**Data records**
-----

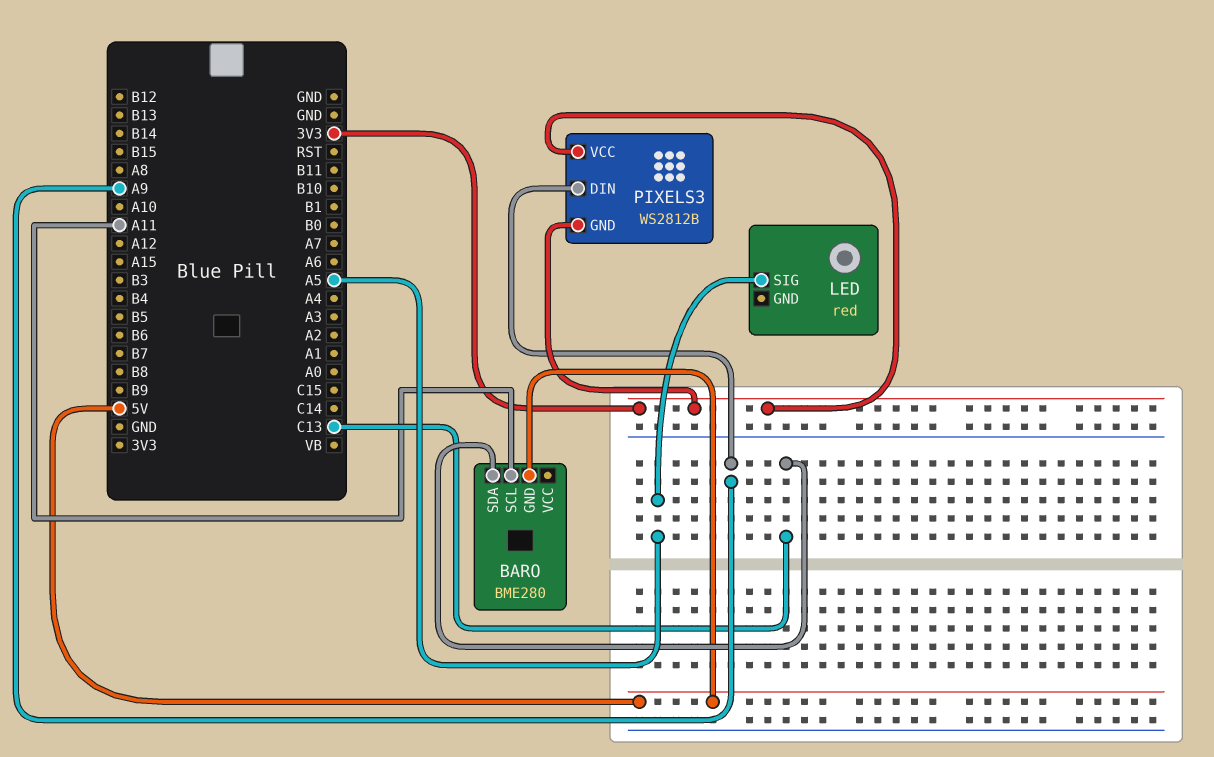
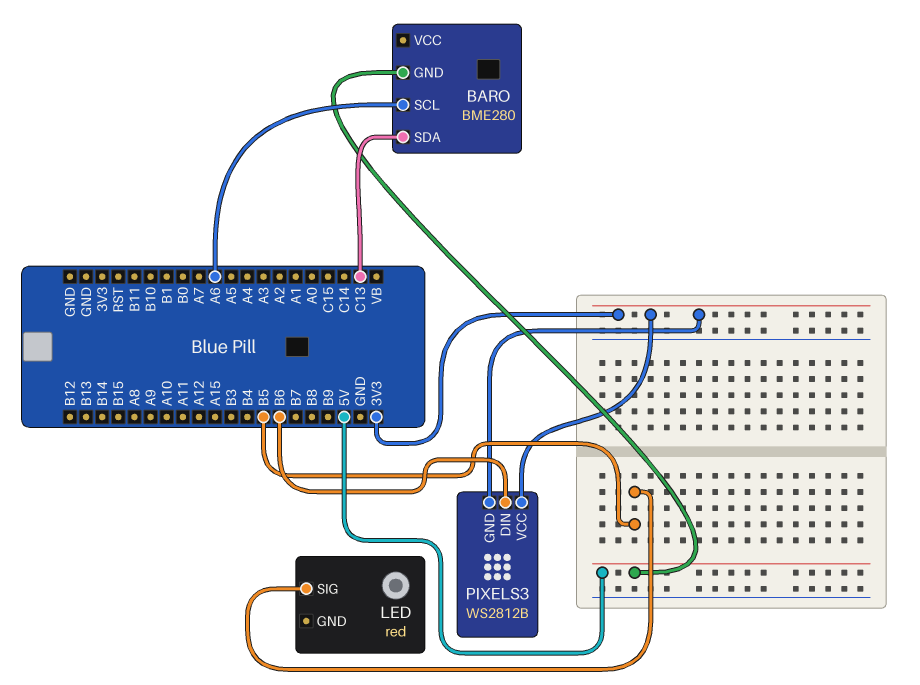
BARO pin SCL: A11 -> A6
LED pin SIG: A5 -> B5
PIXELS3 pin DIN: A9 -> B6

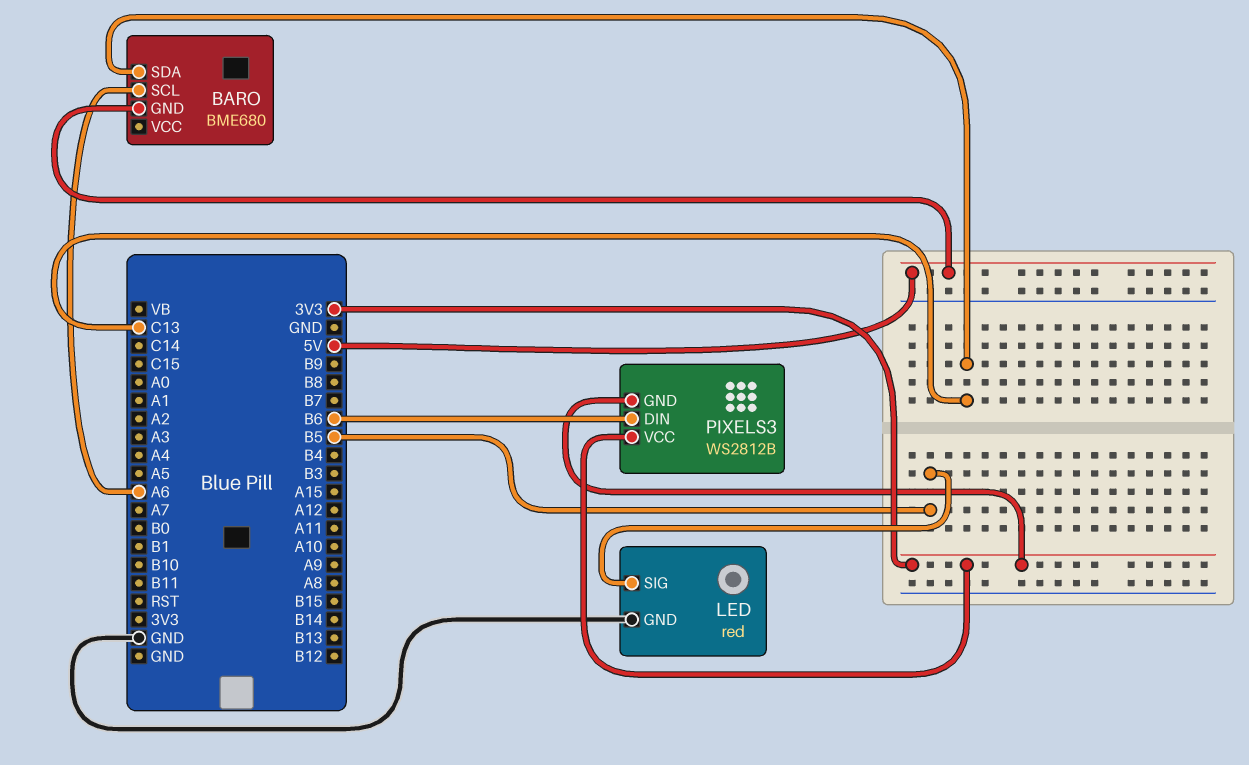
BARO: BME280 -> BME680
LED pin GND: none -> GND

-----

**Directions**
Only the lines from the line with "PIXELS3 pin DIN: A9 -> B6" through the closing line of the data, both included, should be set down, exactly as written and without pictures.

**Exercise response**
PIXELS3 pin DIN: A9 -> B6

BARO: BME280 -> BME680
LED pin GND: none -> GND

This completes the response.